**Dataset entries**
+++++

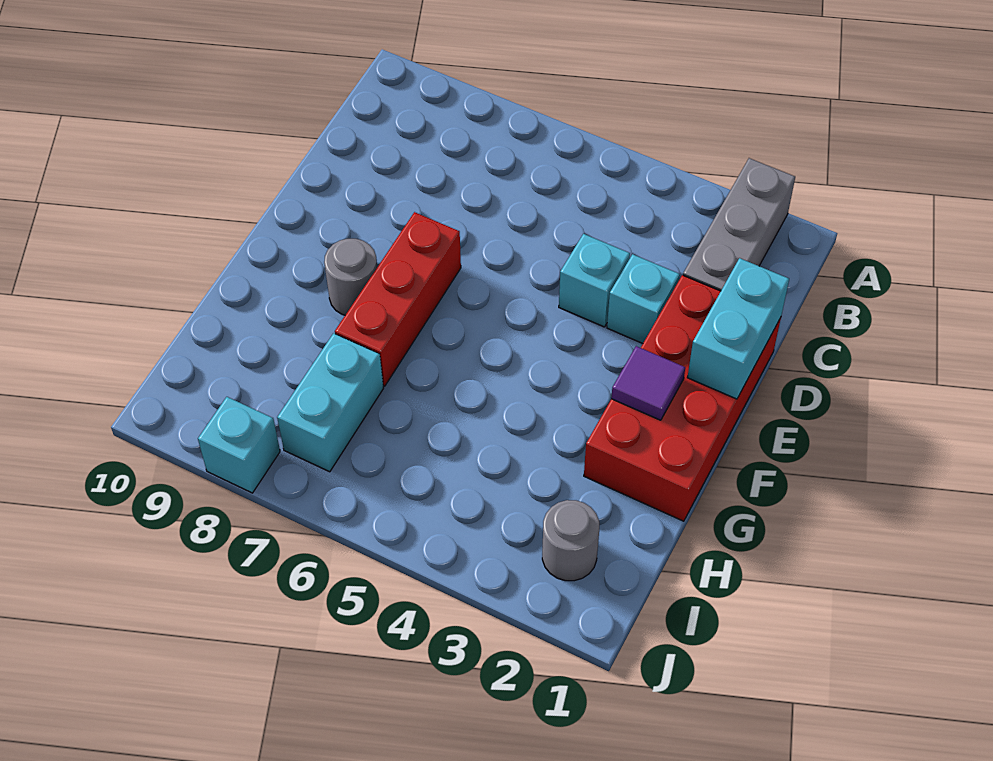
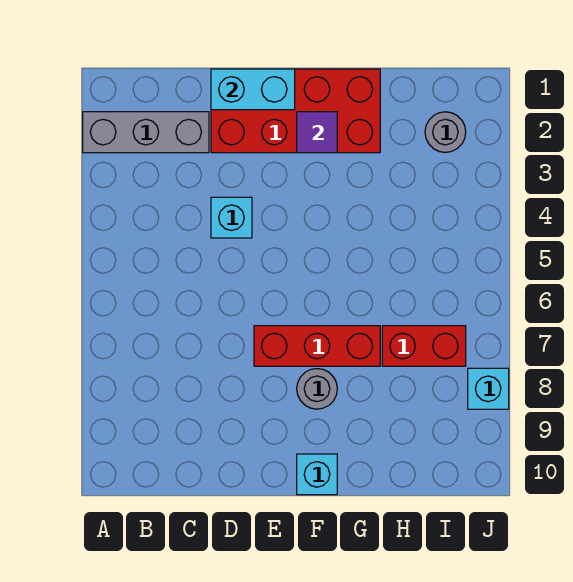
cyan brick D3 level 1 -> cyan brick F10 level 1
cyan brick H7:I7 level 1 -> red brick H7:I7 level 1

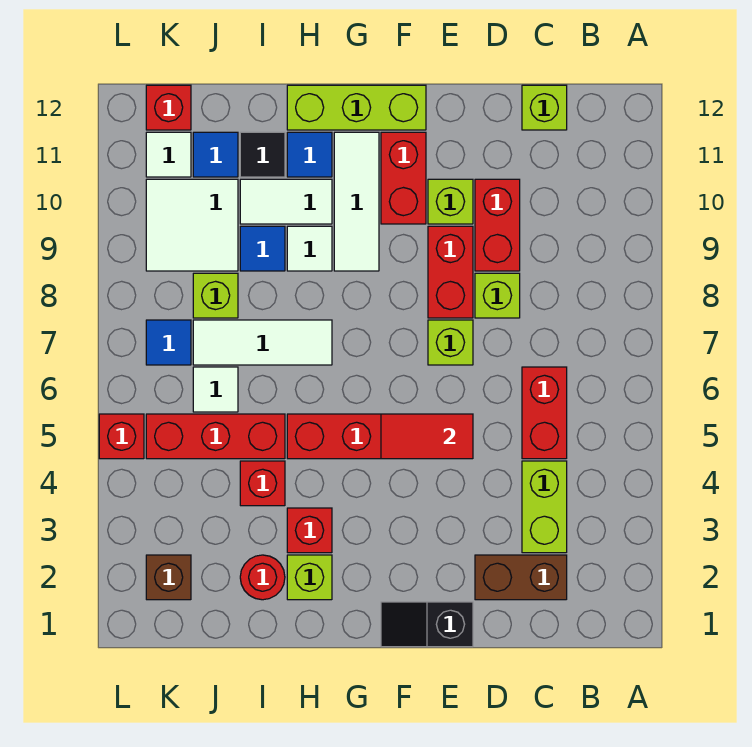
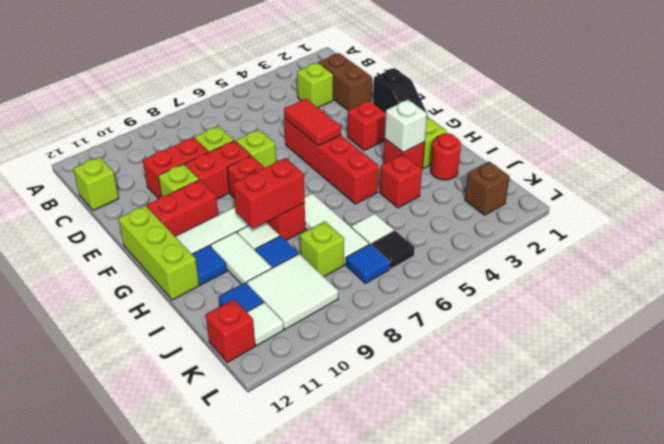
lime brick C3:C4 level 1 -> lime brick C3 level 1
red brick C5:C6 level 1 -> red brick H8:H9 level 2
none -> white brick H3 level 2
red brick I5:K5 level 1 -> red brick F8:H8 level 1
black tile I11 level 1 -> black tile K6 level 1
red brick L5 level 1 -> red brick F3 level 1

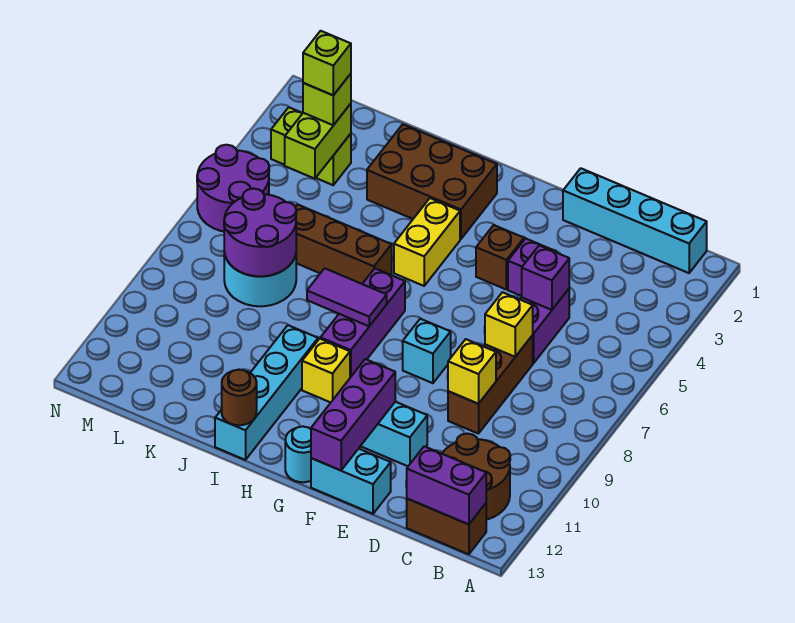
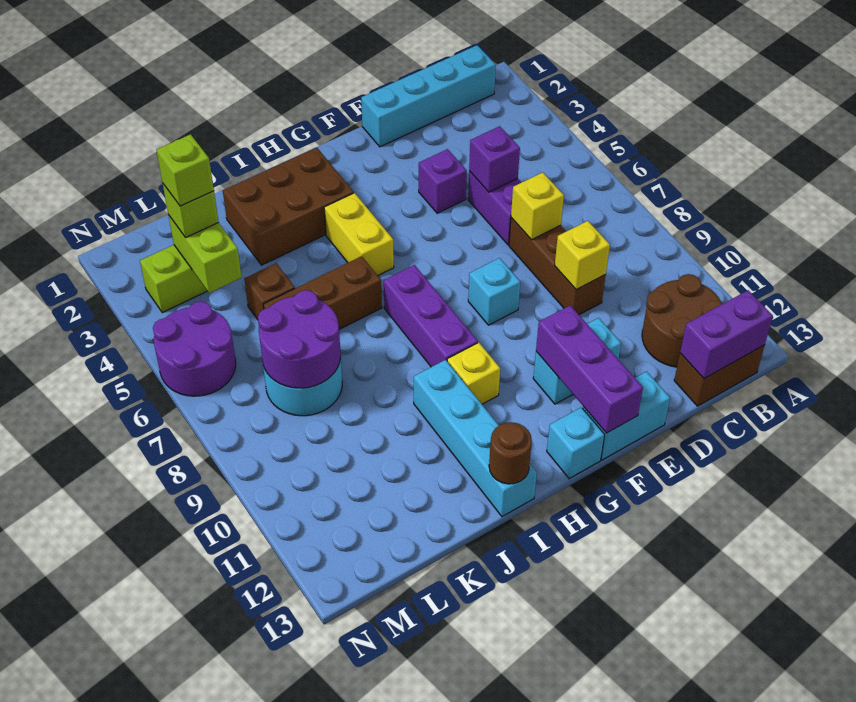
brown brick F4 level 1 -> brown brick K5 level 1
cyan round brick G13 level 1 -> cyan brick G13 level 1
purple tile H8:I8 level 2 -> none

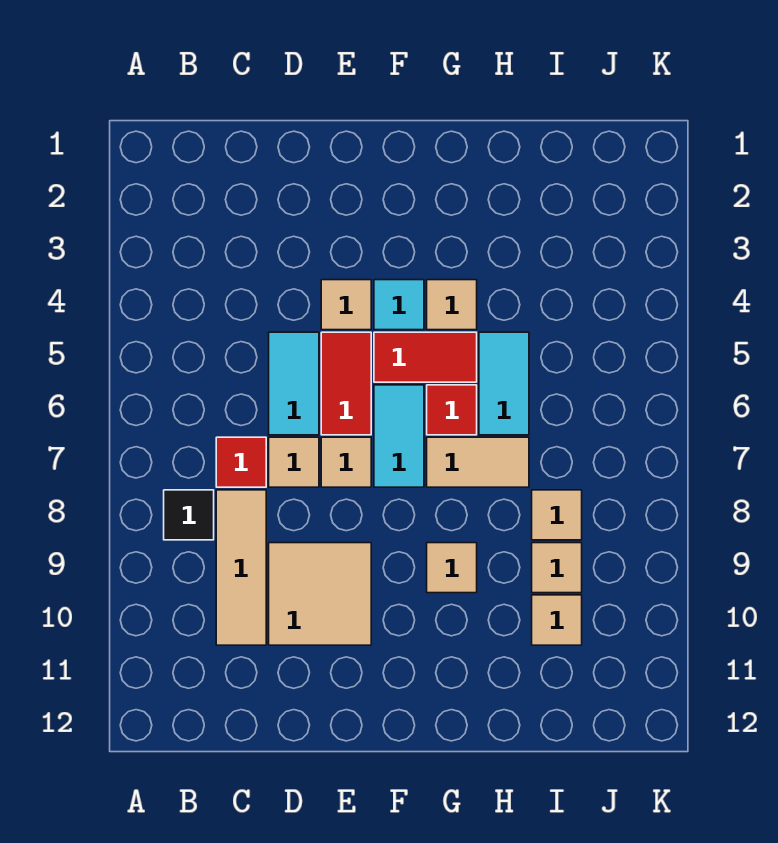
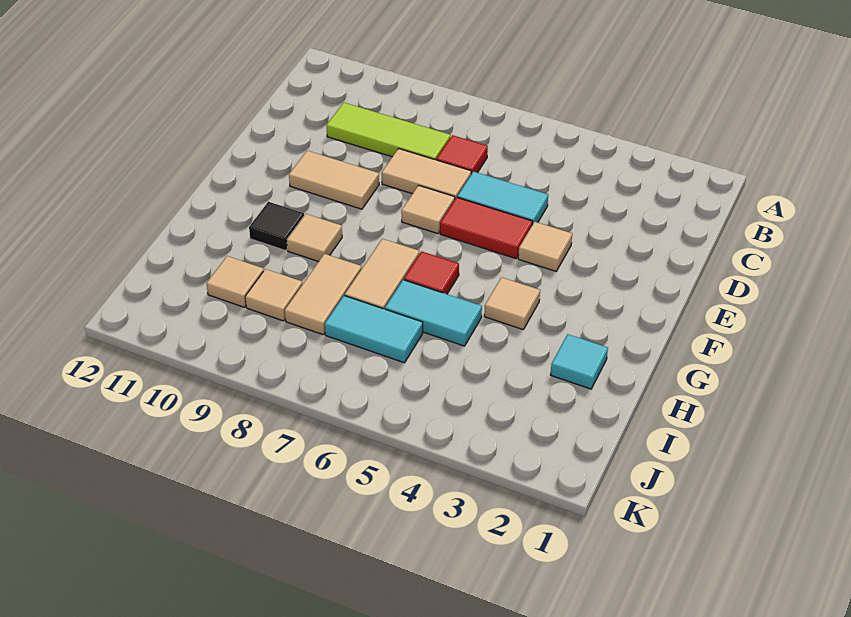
black tile B8 level 1 -> black tile G10 level 1
tan tile C8:C10 level 1 -> lime tile C8:C10 level 1
tan tile D7 level 1 -> tan tile D7:D8 level 1
tan tile D9:E10 level 1 -> tan tile E9:E10 level 1
cyan tile F4 level 1 -> cyan tile H2 level 1
red tile F5:G5 level 1 -> none
cyan tile F6:F7 level 1 -> cyan tile I6:I7 level 1
tan tile I8 level 1 -> tan tile H8:I8 level 1

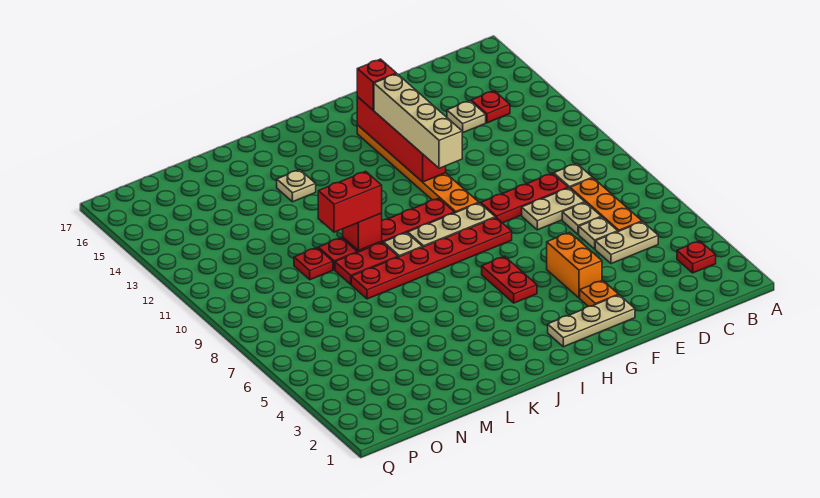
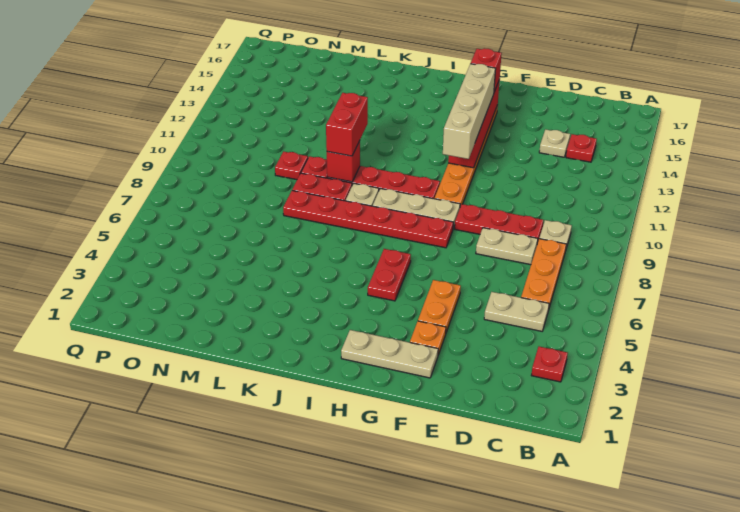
tan plate D6 level 1 -> none
tan plate D7 level 1 -> none
orange brick F4:F5 level 1 -> orange plate F4:F5 level 1
red brick K10:L10 level 3 -> red brick K10:K11 level 3
tan plate K14 level 1 -> none

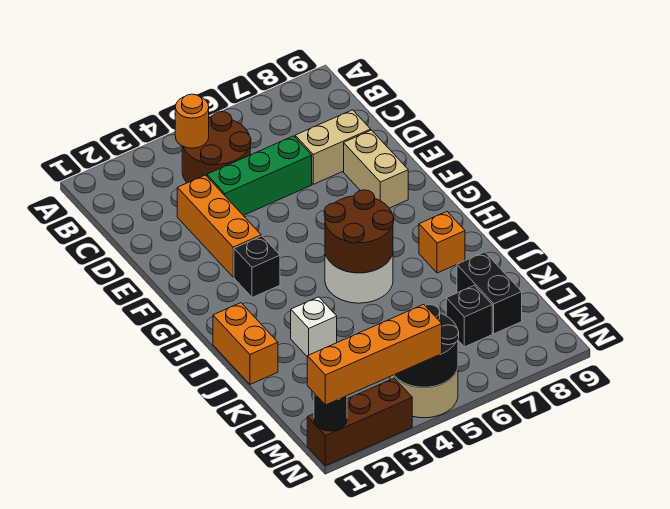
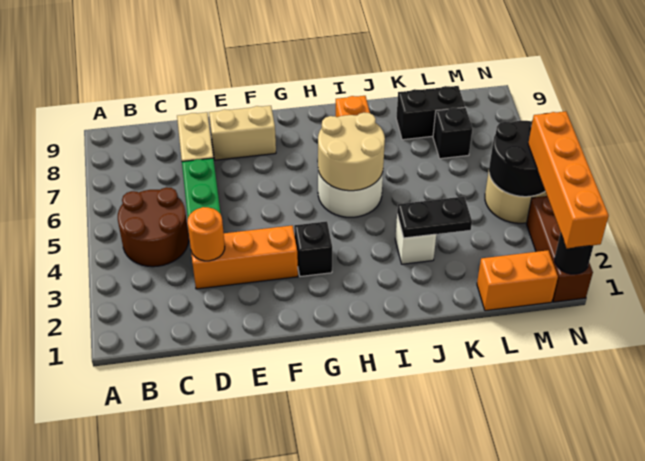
orange round brick B4 level 2 -> orange round brick D3 level 2
brown round brick H5:I6 level 2 -> tan round brick H5:I6 level 2
orange brick I1:J1 level 1 -> orange brick L1:M1 level 1
none -> black plate J3:K3 level 2

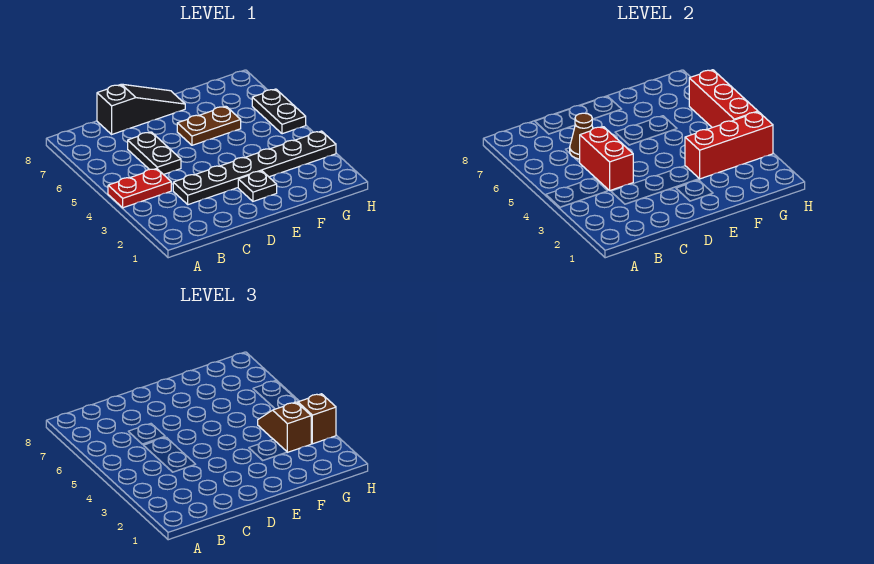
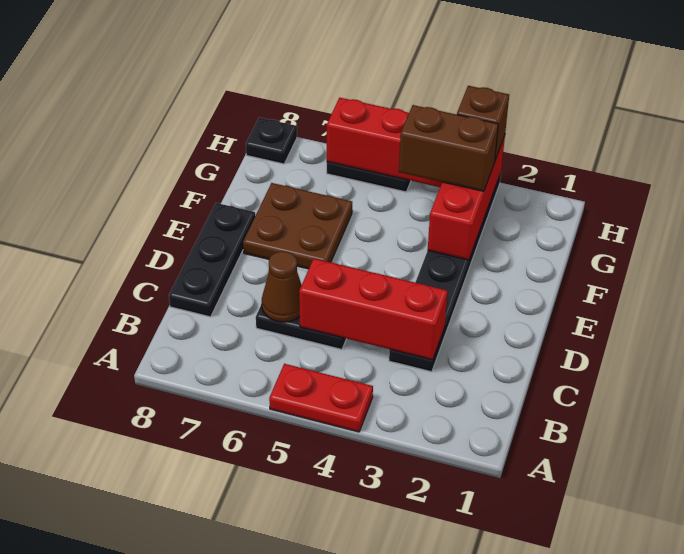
red plate A4:B4 level 1 -> red plate A4:A5 level 1
red brick C4:C5 level 2 -> red brick C3:C5 level 2
black slope C8:E8 level 1 top C -> black plate C8:E8 level 1
black plate E2 level 1 -> black plate H8 level 1
brown plate E6:F6 level 1 -> brown plate E6:F7 level 1
brown slope G3:G4 level 3 top 3 -> brown brick G3:G4 level 3

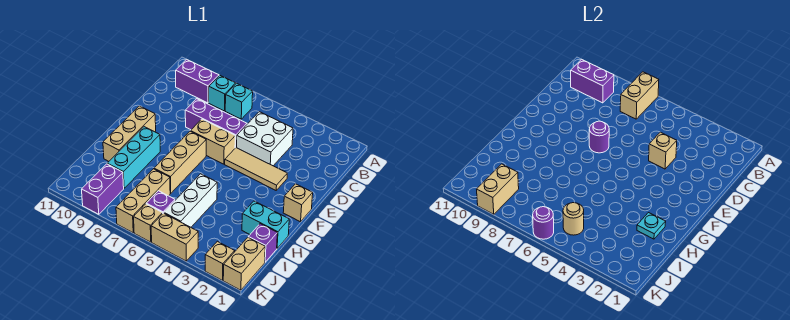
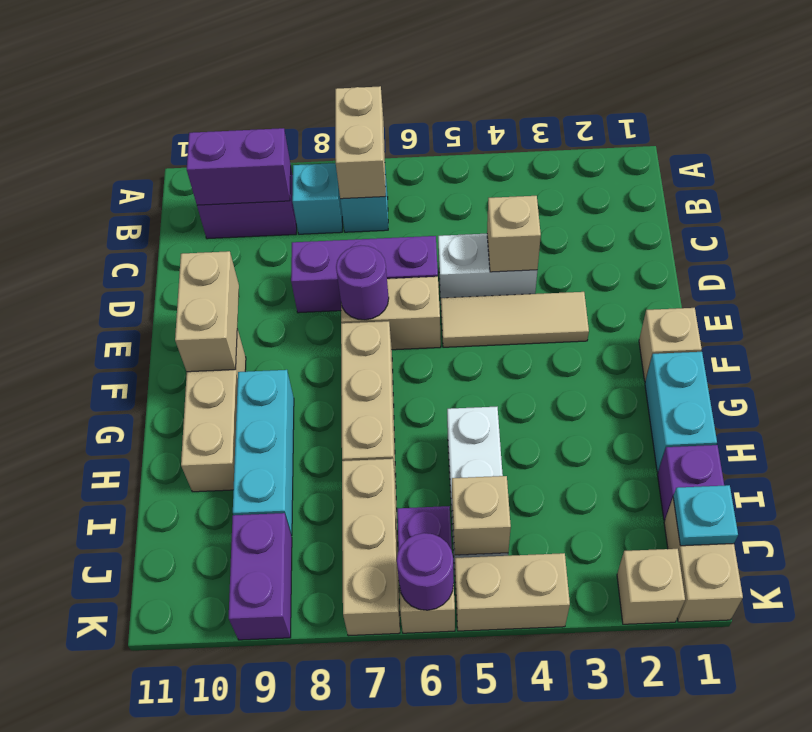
white brick C4:D5 level 1 -> white brick D4:D5 level 1
cyan brick H1:H2 level 1 -> cyan brick G1:H1 level 1
cyan plate H2 level 2 -> cyan plate J1 level 2
tan round brick J5 level 2 -> tan brick J5 level 2
tan brick J9:K9 level 2 -> tan brick E10:F10 level 2

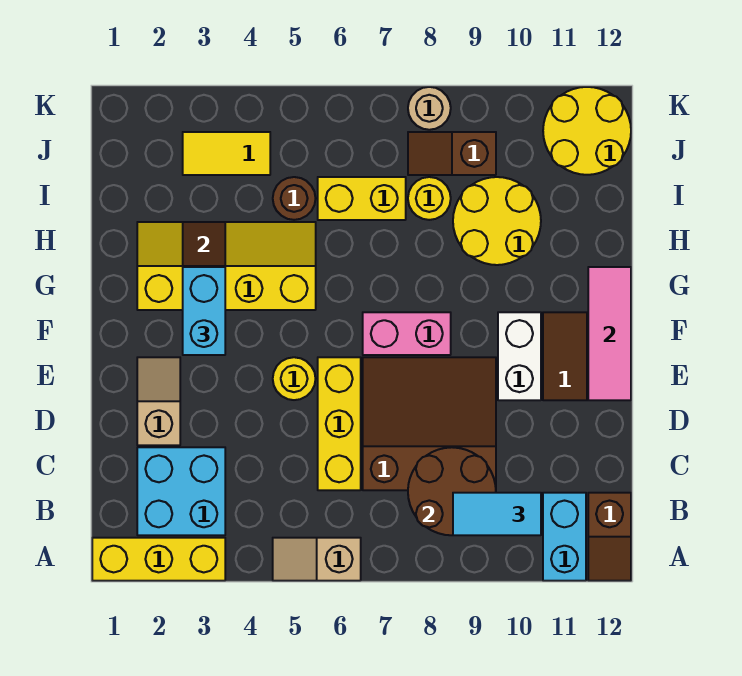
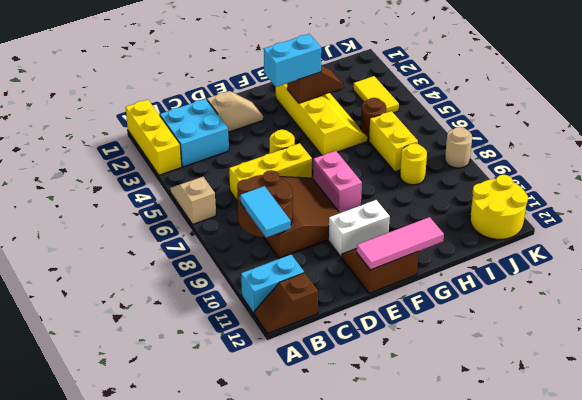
yellow round brick H9:I10 level 1 -> none
brown slope J8:J9 level 1 top 9 -> none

+++++

**Work instruction**
From the first line to the last, print the records exactly; leave out the pictures.

**Exercise output**
cyan brick D3 level 1 -> cyan brick F10 level 1
cyan brick H7:I7 level 1 -> red brick H7:I7 level 1

lime brick C3:C4 level 1 -> lime brick C3 level 1
red brick C5:C6 level 1 -> red brick H8:H9 level 2
none -> white brick H3 level 2
red brick I5:K5 level 1 -> red brick F8:H8 level 1
black tile I11 level 1 -> black tile K6 level 1
red brick L5 level 1 -> red brick F3 level 1

brown brick F4 level 1 -> brown brick K5 level 1
cyan round brick G13 level 1 -> cyan brick G13 level 1
purple tile H8:I8 level 2 -> none

black tile B8 level 1 -> black tile G10 level 1
tan tile C8:C10 level 1 -> lime tile C8:C10 level 1
tan tile D7 level 1 -> tan tile D7:D8 level 1
tan tile D9:E10 level 1 -> tan tile E9:E10 level 1
cyan tile F4 level 1 -> cyan tile H2 level 1
red tile F5:G5 level 1 -> none
cyan tile F6:F7 level 1 -> cyan tile I6:I7 level 1
tan tile I8 level 1 -> tan tile H8:I8 level 1

tan plate D6 level 1 -> none
tan plate D7 level 1 -> none
orange brick F4:F5 level 1 -> orange plate F4:F5 level 1
red brick K10:L10 level 3 -> red brick K10:K11 level 3
tan plate K14 level 1 -> none

orange round brick B4 level 2 -> orange round brick D3 level 2
brown round brick H5:I6 level 2 -> tan round brick H5:I6 level 2
orange brick I1:J1 level 1 -> orange brick L1:M1 level 1
none -> black plate J3:K3 level 2

red plate A4:B4 level 1 -> red plate A4:A5 level 1
red brick C4:C5 level 2 -> red brick C3:C5 level 2
black slope C8:E8 level 1 top C -> black plate C8:E8 level 1
black plate E2 level 1 -> black plate H8 level 1
brown plate E6:F6 level 1 -> brown plate E6:F7 level 1
brown slope G3:G4 level 3 top 3 -> brown brick G3:G4 level 3

white brick C4:D5 level 1 -> white brick D4:D5 level 1
cyan brick H1:H2 level 1 -> cyan brick G1:H1 level 1
cyan plate H2 level 2 -> cyan plate J1 level 2
tan round brick J5 level 2 -> tan brick J5 level 2
tan brick J9:K9 level 2 -> tan brick E10:F10 level 2

yellow round brick H9:I10 level 1 -> none
brown slope J8:J9 level 1 top 9 -> none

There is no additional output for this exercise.